**What this task involves**
Return the whole listing exactly, omitting the pictures.

### Exercise inputs ###

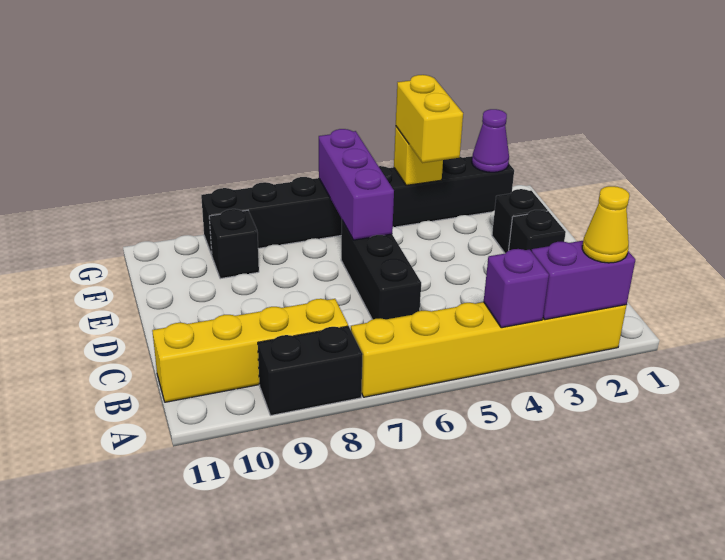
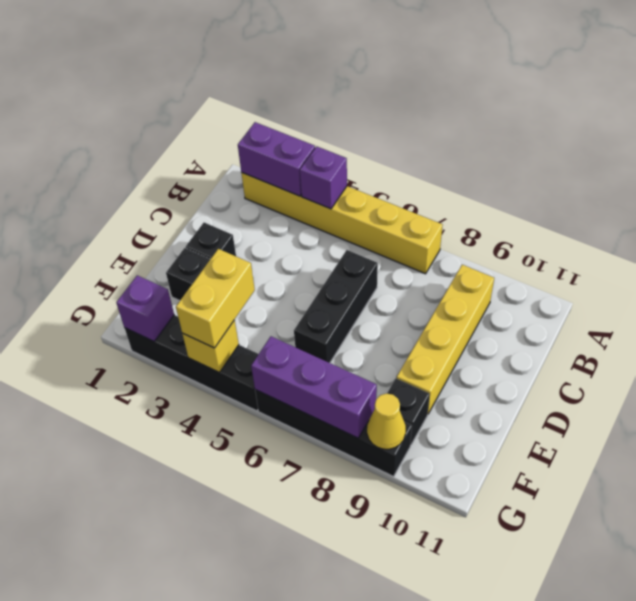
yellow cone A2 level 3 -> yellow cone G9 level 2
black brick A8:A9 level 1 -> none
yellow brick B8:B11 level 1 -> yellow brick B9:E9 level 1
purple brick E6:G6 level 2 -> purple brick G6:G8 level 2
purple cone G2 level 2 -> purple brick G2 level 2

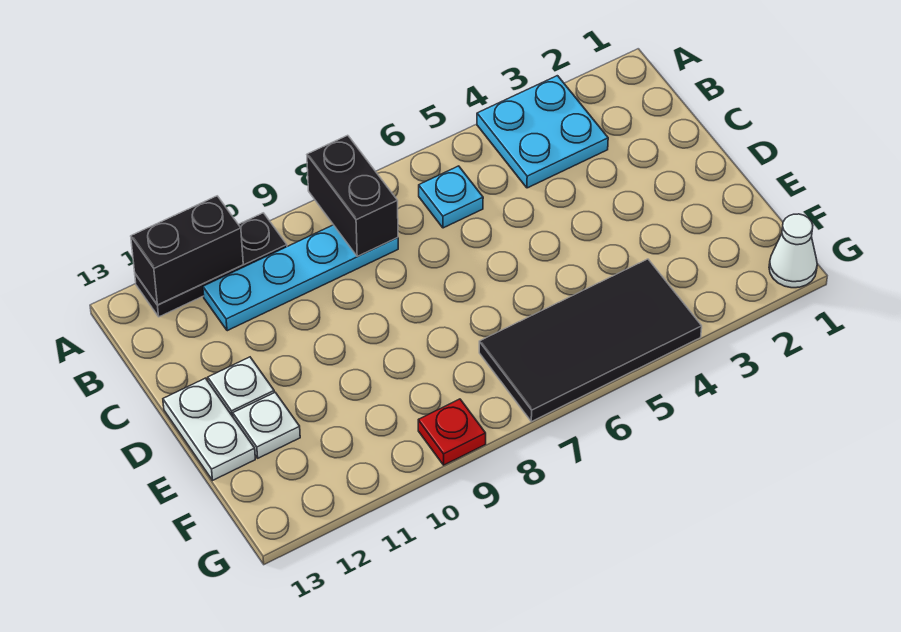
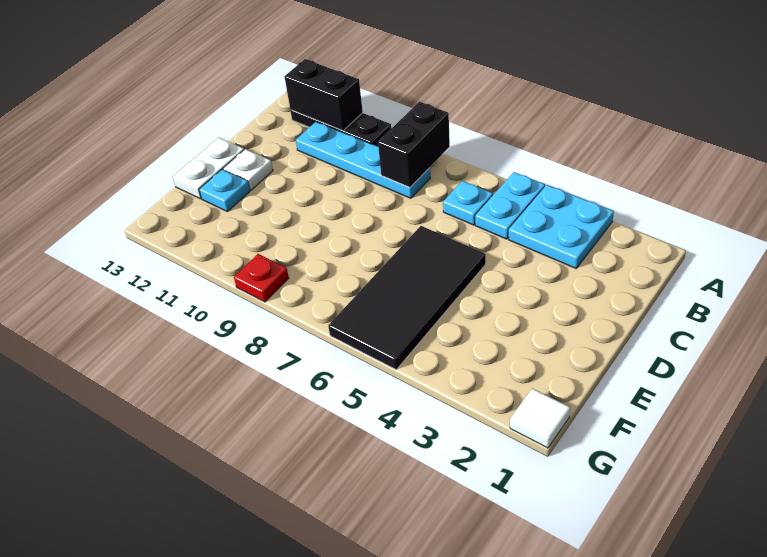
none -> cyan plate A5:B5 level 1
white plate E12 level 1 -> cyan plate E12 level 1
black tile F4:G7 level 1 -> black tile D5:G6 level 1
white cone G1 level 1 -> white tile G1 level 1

###

**Answer space**
yellow cone A2 level 3 -> yellow cone G9 level 2
black brick A8:A9 level 1 -> none
yellow brick B8:B11 level 1 -> yellow brick B9:E9 level 1
purple brick E6:G6 level 2 -> purple brick G6:G8 level 2
purple cone G2 level 2 -> purple brick G2 level 2

none -> cyan plate A5:B5 level 1
white plate E12 level 1 -> cyan plate E12 level 1
black tile F4:G7 level 1 -> black tile D5:G6 level 1
white cone G1 level 1 -> white tile G1 level 1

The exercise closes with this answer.